**What you will do**
Write out, from the entries below, exactly the lines that run between the lines holding "D1: diode BAV21" and "U23: buffer 74HC125", inclusive, and stop there.

**Task data**
▼

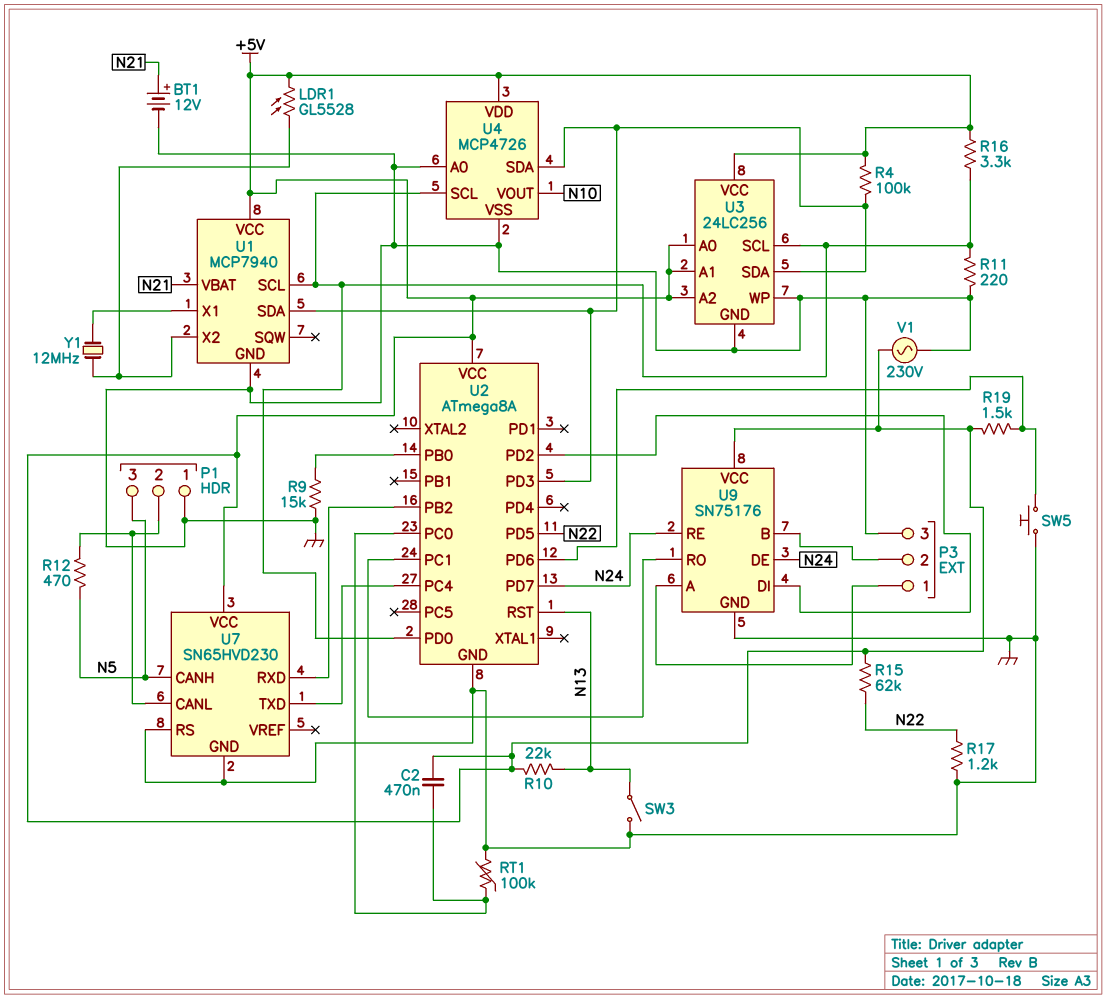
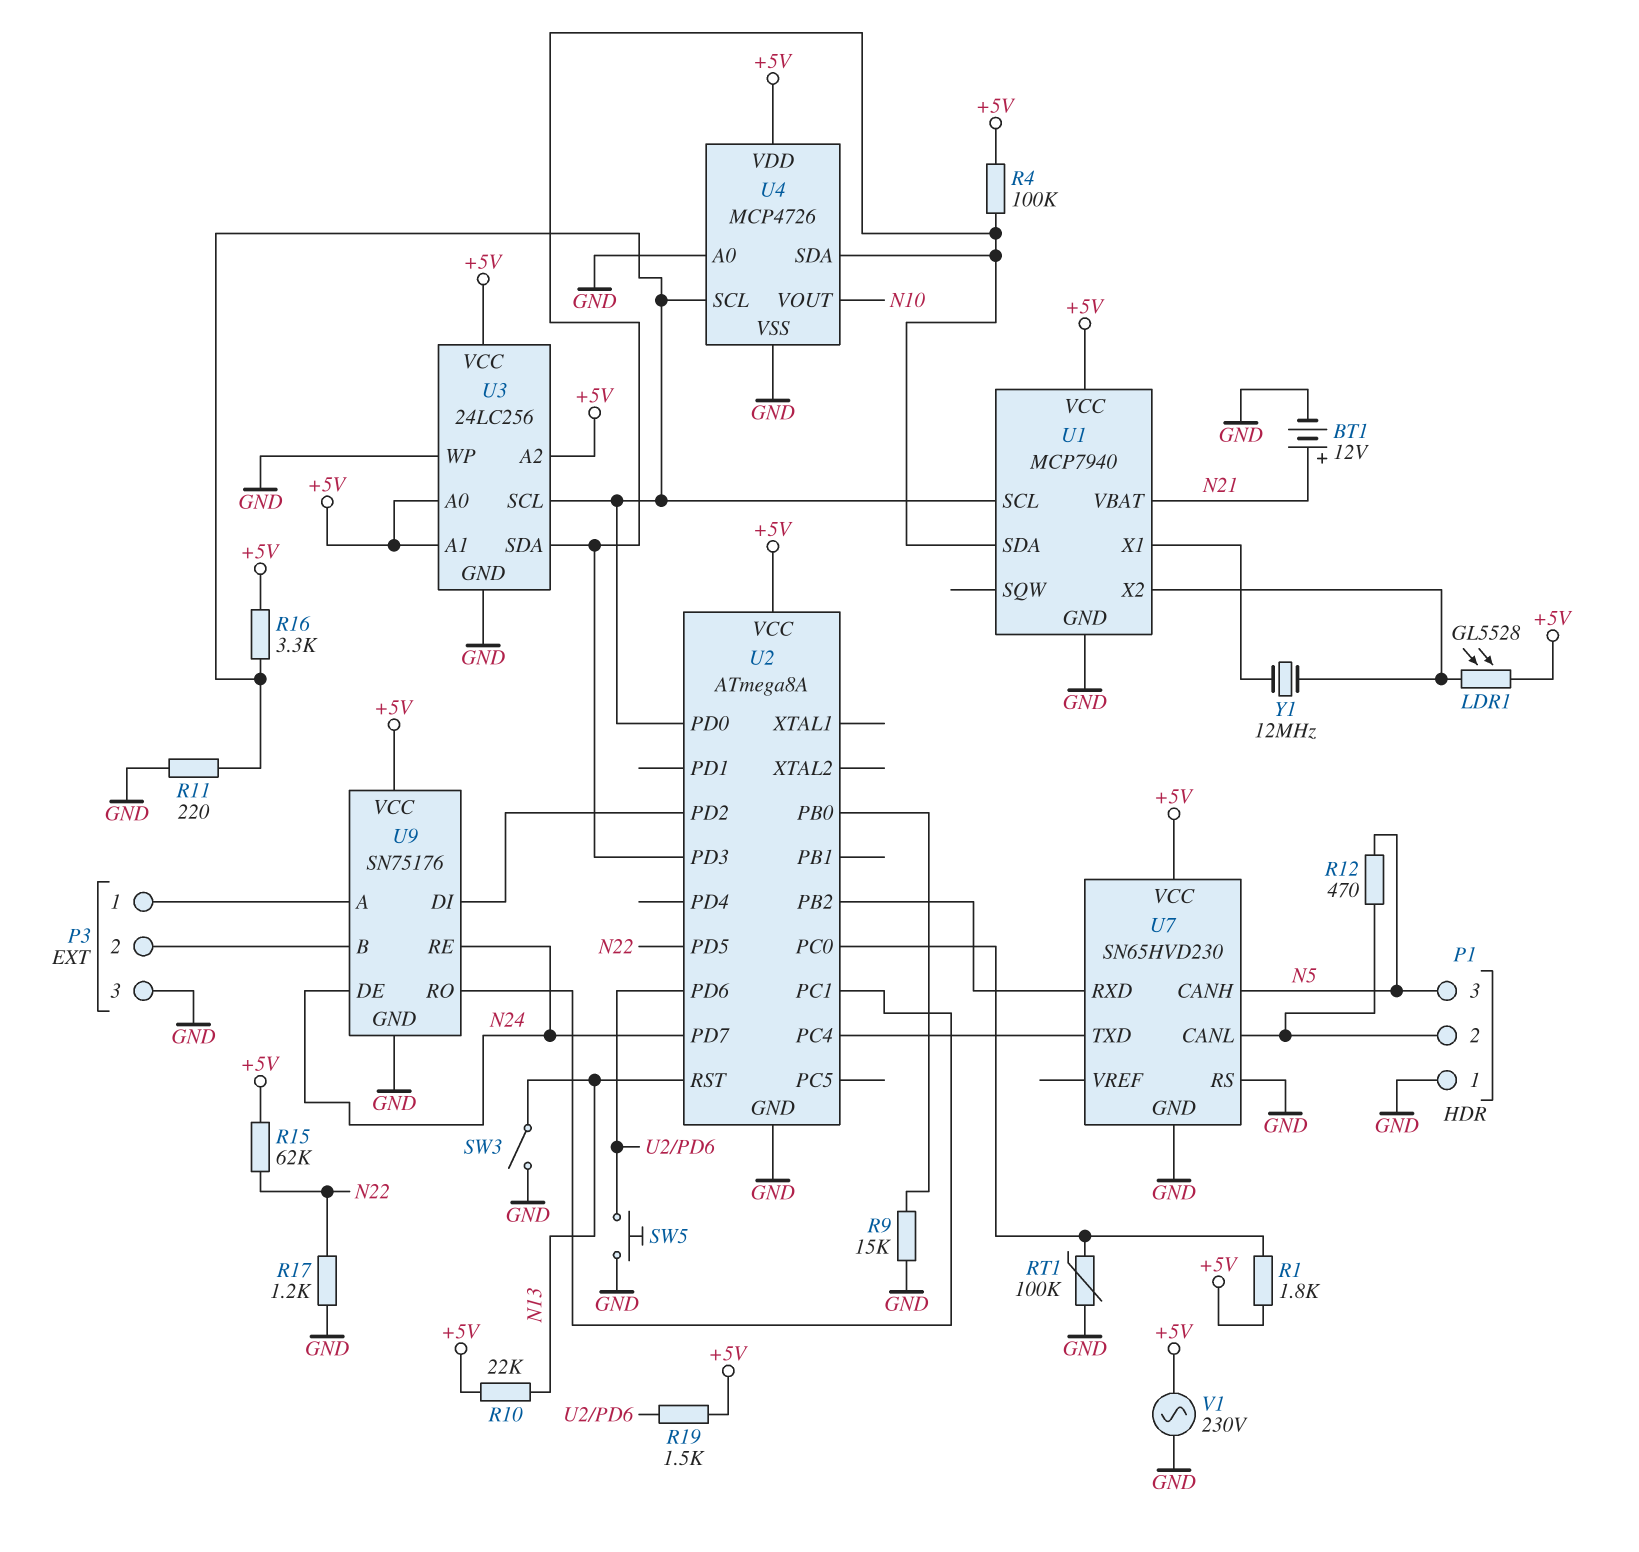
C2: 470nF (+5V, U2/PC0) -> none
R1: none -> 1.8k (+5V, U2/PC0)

▲
▼

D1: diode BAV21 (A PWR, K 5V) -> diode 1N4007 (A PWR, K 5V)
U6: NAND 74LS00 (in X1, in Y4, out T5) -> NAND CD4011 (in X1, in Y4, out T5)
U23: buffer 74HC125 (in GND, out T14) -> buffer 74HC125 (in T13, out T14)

▲
▼

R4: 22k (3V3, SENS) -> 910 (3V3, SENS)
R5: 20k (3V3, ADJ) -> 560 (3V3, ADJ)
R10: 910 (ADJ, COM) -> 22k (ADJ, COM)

▲

**Response for this exercise**
D1: diode BAV21 (A PWR, K 5V) -> diode 1N4007 (A PWR, K 5V)
U6: NAND 74LS00 (in X1, in Y4, out T5) -> NAND CD4011 (in X1, in Y4, out T5)
U23: buffer 74HC125 (in GND, out T14) -> buffer 74HC125 (in T13, out T14)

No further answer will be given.